-------- Input data --------

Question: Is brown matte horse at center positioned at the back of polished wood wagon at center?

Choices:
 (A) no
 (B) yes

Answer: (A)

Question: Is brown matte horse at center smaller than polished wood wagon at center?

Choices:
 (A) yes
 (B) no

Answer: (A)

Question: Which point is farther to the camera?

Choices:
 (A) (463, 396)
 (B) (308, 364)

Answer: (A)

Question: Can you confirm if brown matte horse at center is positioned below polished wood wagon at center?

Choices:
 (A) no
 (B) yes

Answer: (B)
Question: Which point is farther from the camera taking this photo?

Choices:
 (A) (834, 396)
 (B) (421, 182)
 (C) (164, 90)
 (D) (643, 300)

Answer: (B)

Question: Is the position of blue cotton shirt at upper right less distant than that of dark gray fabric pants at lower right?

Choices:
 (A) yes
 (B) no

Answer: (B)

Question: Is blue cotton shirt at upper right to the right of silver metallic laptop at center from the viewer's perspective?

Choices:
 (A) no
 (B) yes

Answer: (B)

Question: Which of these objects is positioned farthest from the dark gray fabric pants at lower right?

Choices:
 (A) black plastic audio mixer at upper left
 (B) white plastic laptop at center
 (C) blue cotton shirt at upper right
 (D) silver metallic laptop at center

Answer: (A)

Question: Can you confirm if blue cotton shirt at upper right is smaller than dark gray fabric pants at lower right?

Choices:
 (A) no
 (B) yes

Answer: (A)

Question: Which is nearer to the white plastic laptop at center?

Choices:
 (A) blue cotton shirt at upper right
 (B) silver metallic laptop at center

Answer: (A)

--------
-------- Input data --------

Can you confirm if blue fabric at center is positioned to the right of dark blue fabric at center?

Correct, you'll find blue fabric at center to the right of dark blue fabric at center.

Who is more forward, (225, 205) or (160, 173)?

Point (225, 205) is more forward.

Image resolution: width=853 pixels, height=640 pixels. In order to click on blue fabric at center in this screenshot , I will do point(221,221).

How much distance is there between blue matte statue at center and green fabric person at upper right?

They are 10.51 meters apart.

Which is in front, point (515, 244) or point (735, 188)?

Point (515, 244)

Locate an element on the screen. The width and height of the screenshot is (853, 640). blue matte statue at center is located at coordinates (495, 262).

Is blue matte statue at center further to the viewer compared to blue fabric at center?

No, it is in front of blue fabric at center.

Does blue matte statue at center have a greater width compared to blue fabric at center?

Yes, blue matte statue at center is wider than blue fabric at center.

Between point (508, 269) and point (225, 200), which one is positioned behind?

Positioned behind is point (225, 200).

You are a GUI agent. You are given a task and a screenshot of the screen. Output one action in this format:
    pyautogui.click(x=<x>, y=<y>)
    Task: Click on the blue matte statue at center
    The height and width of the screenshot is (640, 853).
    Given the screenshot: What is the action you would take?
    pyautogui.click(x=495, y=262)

--------
-------- Input data --------

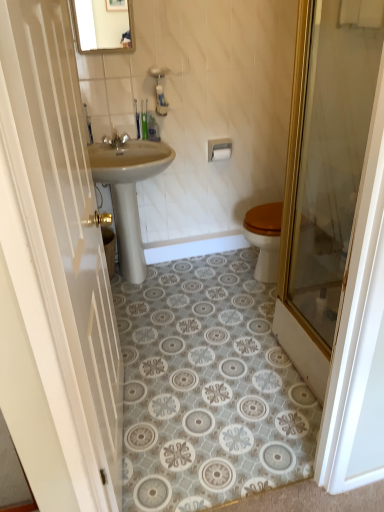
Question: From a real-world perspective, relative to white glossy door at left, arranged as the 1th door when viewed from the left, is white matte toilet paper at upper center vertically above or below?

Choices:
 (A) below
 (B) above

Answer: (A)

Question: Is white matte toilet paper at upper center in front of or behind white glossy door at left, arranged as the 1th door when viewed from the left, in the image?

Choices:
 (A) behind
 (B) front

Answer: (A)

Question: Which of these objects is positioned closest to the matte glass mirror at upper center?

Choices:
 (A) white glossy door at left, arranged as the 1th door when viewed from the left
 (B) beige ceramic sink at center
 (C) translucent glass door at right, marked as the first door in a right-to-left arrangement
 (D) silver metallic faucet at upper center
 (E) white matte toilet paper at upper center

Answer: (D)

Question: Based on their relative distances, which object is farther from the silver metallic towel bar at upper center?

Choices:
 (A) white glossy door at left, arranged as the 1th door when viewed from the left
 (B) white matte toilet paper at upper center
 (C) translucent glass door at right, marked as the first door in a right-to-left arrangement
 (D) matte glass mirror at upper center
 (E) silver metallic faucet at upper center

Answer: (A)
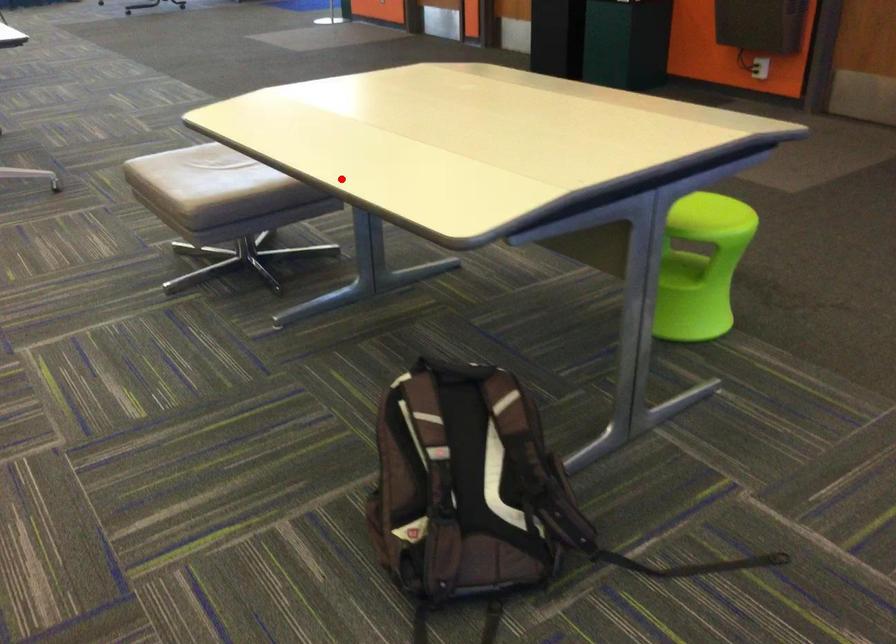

--------

— What you should do —
Return each line from the entries above that contains the word "silver", copied without alteration.

— Solution below —
Question: Is blue cotton shirt at upper right to the right of silver metallic laptop at center from the viewer's perspective?
 (D) silver metallic laptop at center
 (B) silver metallic laptop at center
 (D) silver metallic faucet at upper center
Question: Based on their relative distances, which object is farther from the silver metallic towel bar at upper center?
 (E) silver metallic faucet at upper center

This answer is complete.